- Opening Delimiter -
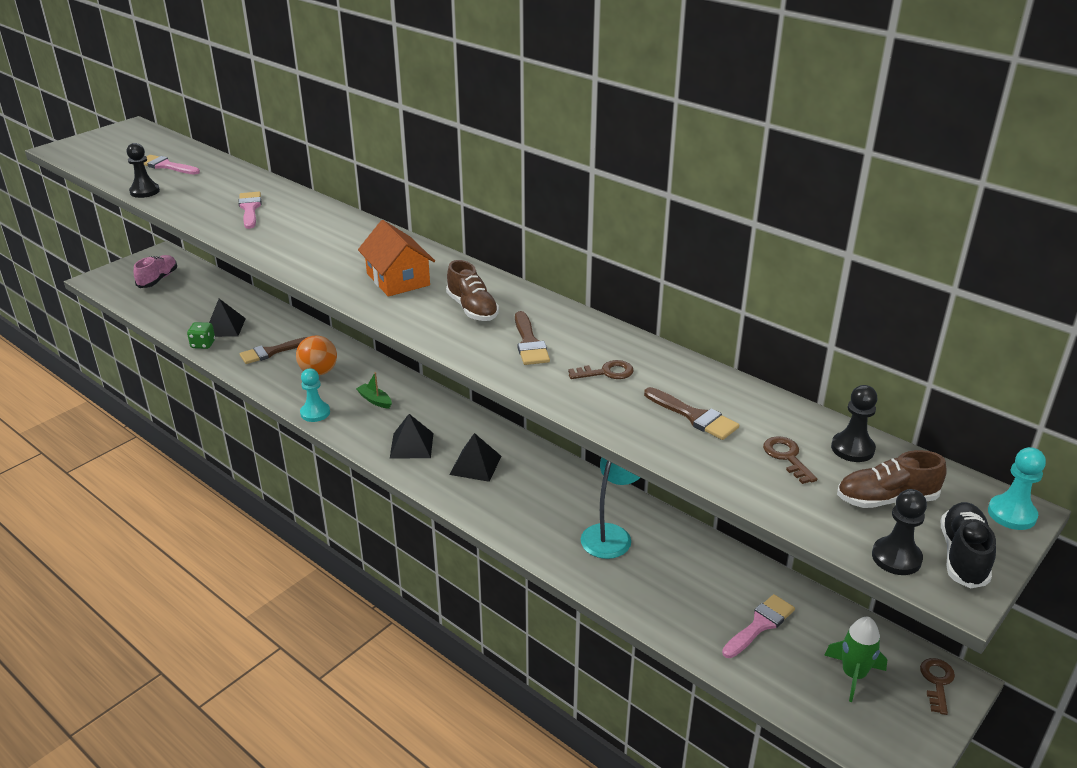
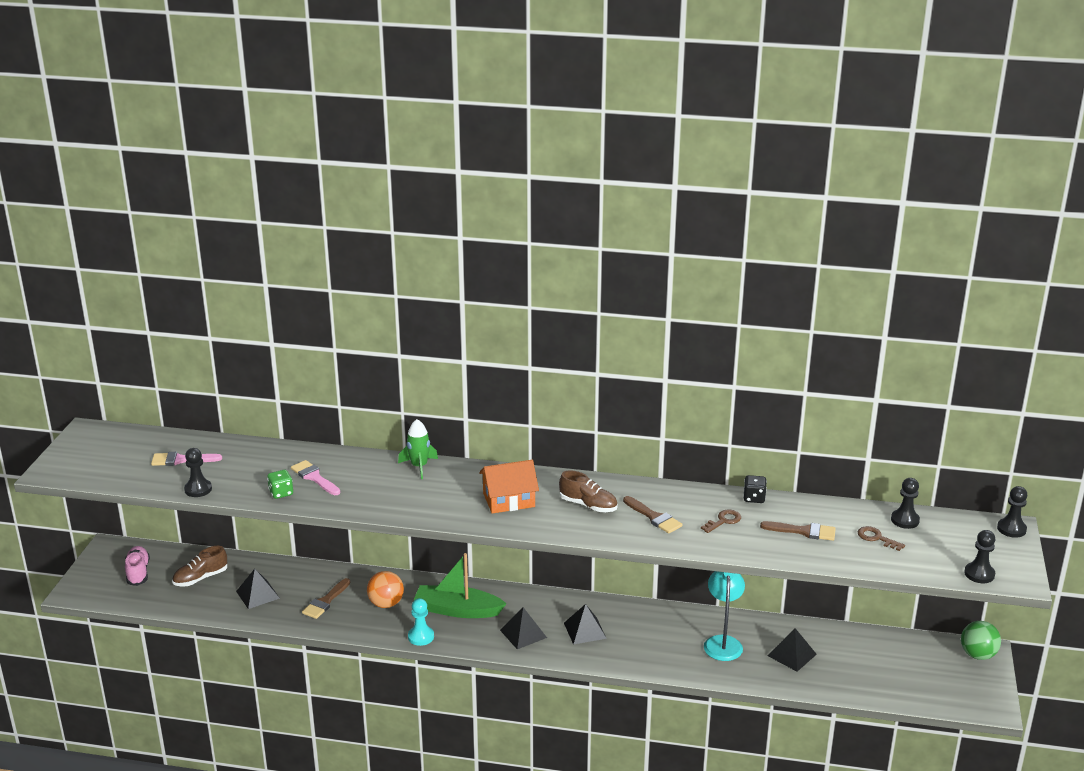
camera: 30 degrees left, 5 degrees down
(203, 344) = (256, 615): green dice -> green dice (281, 493)
(375, 400) = (457, 610): green boat -> green boat, size x2.23
(398, 279) = (509, 500): orange house -> orange house turned 45 degrees counterclockwise
(673, 359) = (754, 498): none -> black dice
(681, 581) = (792, 655): none -> black pyramid
(760, 625) = (860, 662): pink brush -> none
(853, 675) = (932, 670): green rocket -> green rocket (419, 466)
(886, 499) = (947, 544): brown shoe -> brown shoe (200, 578)
(937, 682) = (977, 655): brown key -> green ball
(963, 556) = (1008, 561): black shoe -> none
(1011, 514) = (1011, 529): turquoise pawn -> black pawn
- Closing Delimiter -
### EXERCISE DIRECTIONS
Output exactly what runs from the line with "(398, 279) = (509, 500): orange" to the final line above, both lines included, and nothing else.

### SOLVED EXERCISE
(398, 279) = (509, 500): orange house -> orange house turned 45 degrees counterclockwise
(673, 359) = (754, 498): none -> black dice
(681, 581) = (792, 655): none -> black pyramid
(760, 625) = (860, 662): pink brush -> none
(853, 675) = (932, 670): green rocket -> green rocket (419, 466)
(886, 499) = (947, 544): brown shoe -> brown shoe (200, 578)
(937, 682) = (977, 655): brown key -> green ball
(963, 556) = (1008, 561): black shoe -> none
(1011, 514) = (1011, 529): turquoise pawn -> black pawn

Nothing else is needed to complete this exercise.